Task item:
Starting at the line that contains "Timeline: [665,457,722,514] ->", quote every line through the end of the entries, word for word, skipping the pictures.

[Object displacement listings]
* * * *

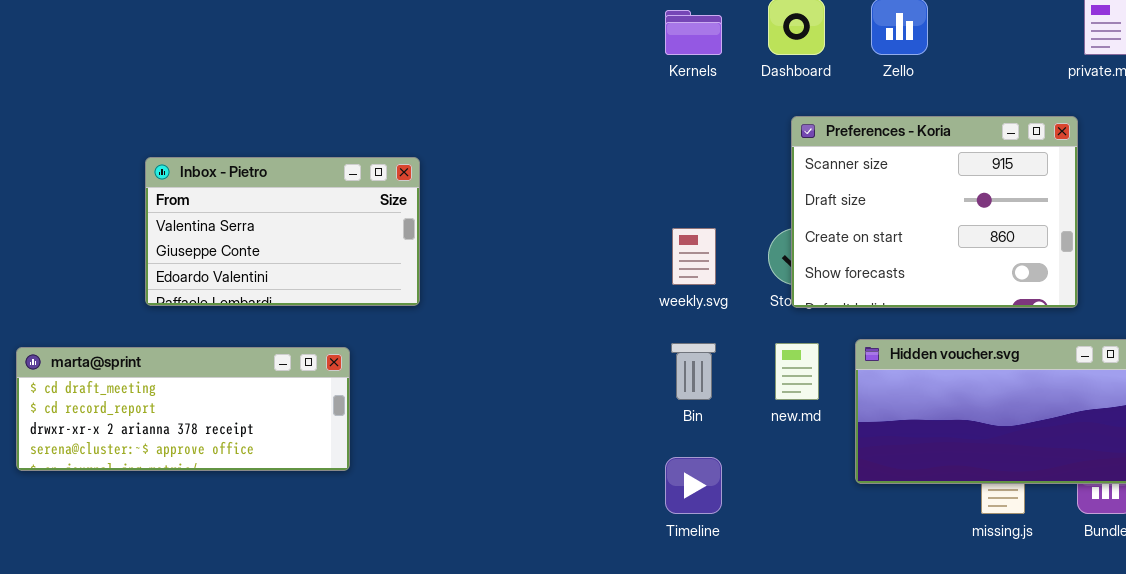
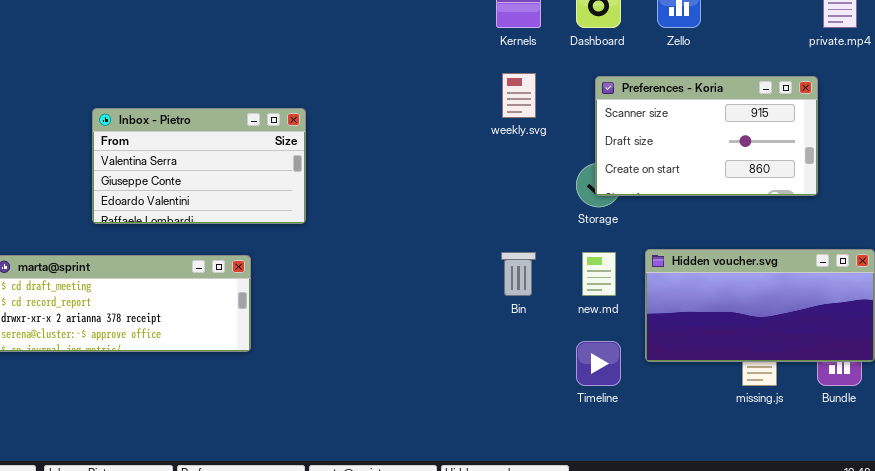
Preferences - Koria: [791,116,1078,308] -> [595,76,818,196], resized
weekly.svg: [672,228,716,285] -> [502,73,536,118], moved
Timeline: [665,457,722,514] -> [576,341,621,386], moved

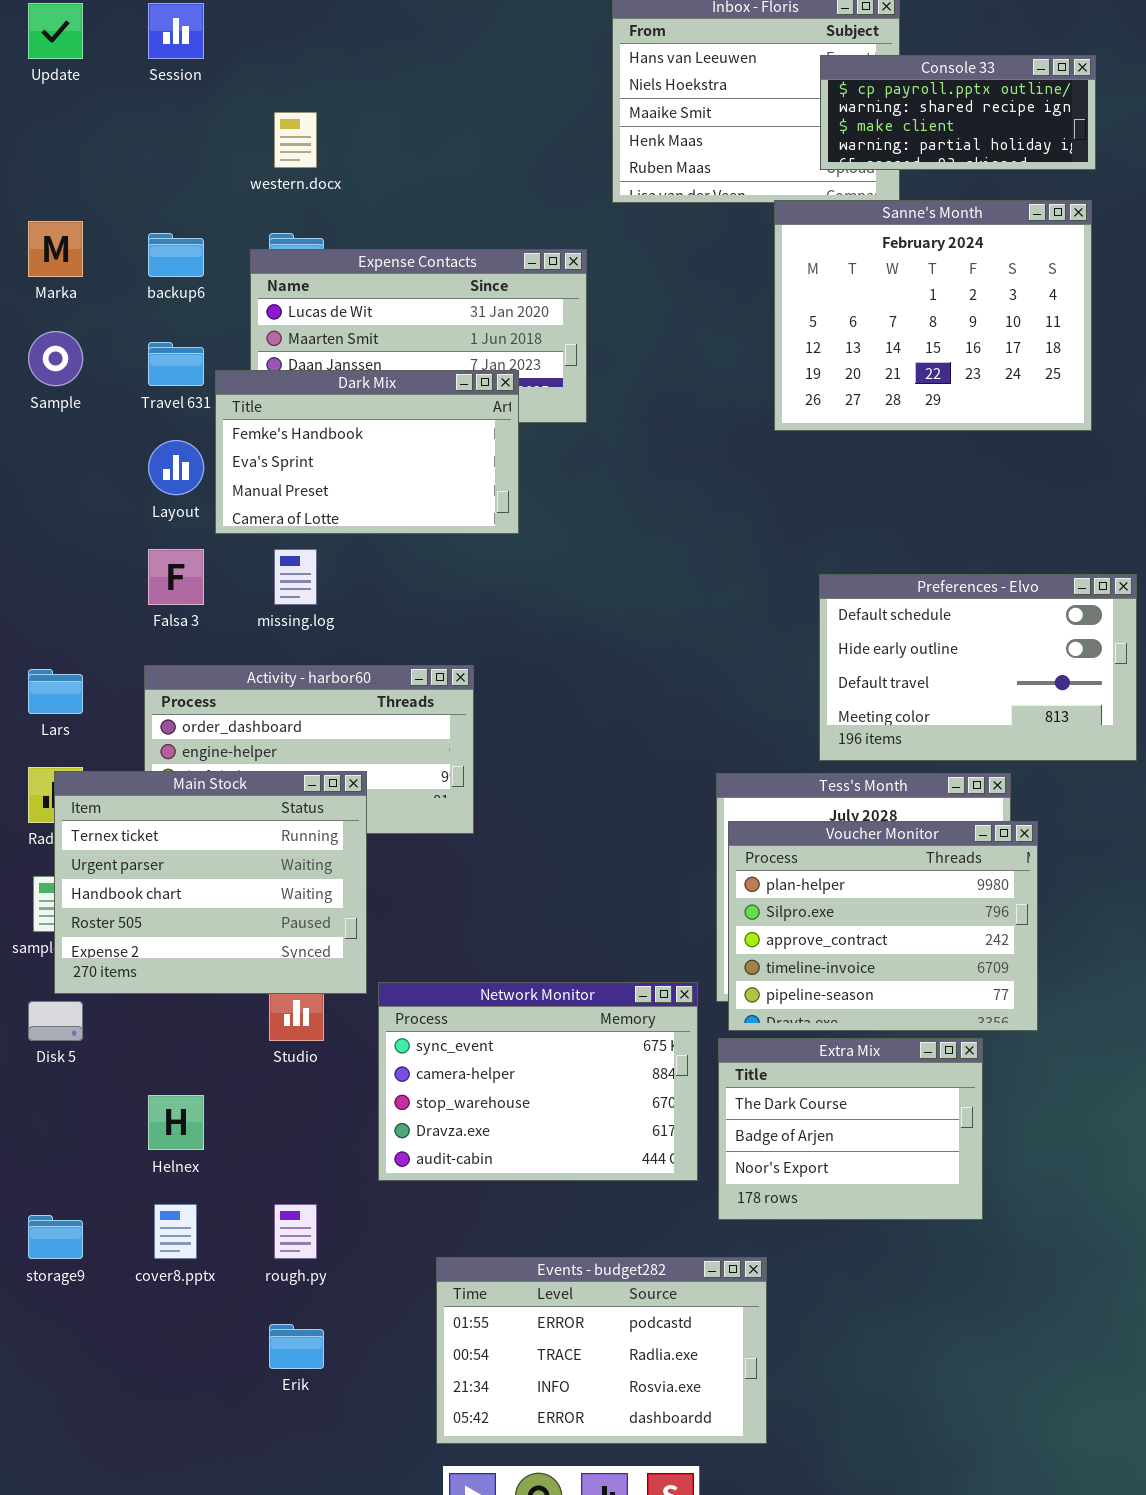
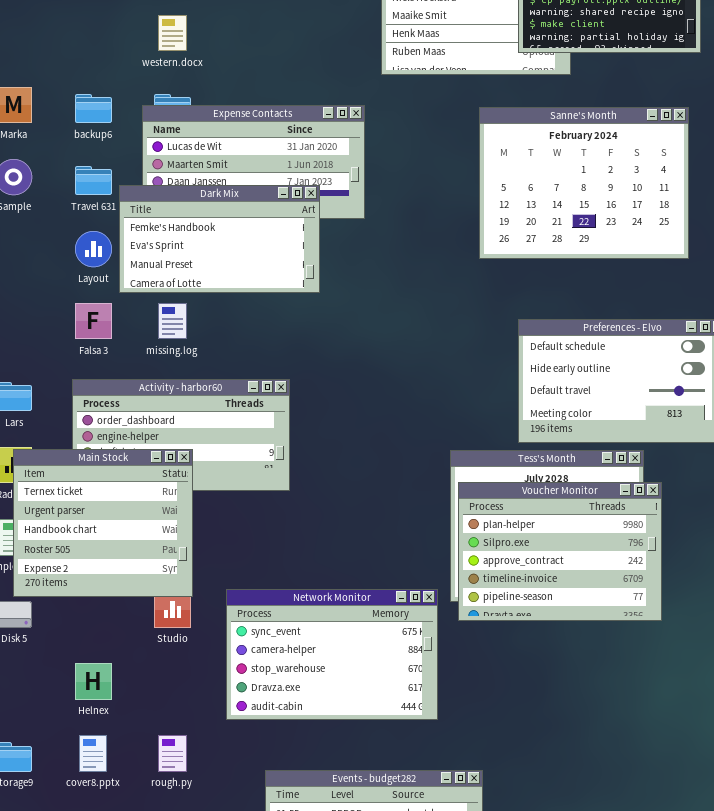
Sanne's Month: [774,200,1092,431] -> [479,107,689,259], moved
Main Stock: [54,771,367,994] -> [13,449,193,597], resized
Extra Mix: [718,1038,983,1220] -> none, closed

* * * *

The answer:
Timeline: [665,457,722,514] -> [576,341,621,386], moved

Sanne's Month: [774,200,1092,431] -> [479,107,689,259], moved
Main Stock: [54,771,367,994] -> [13,449,193,597], resized
Extra Mix: [718,1038,983,1220] -> none, closed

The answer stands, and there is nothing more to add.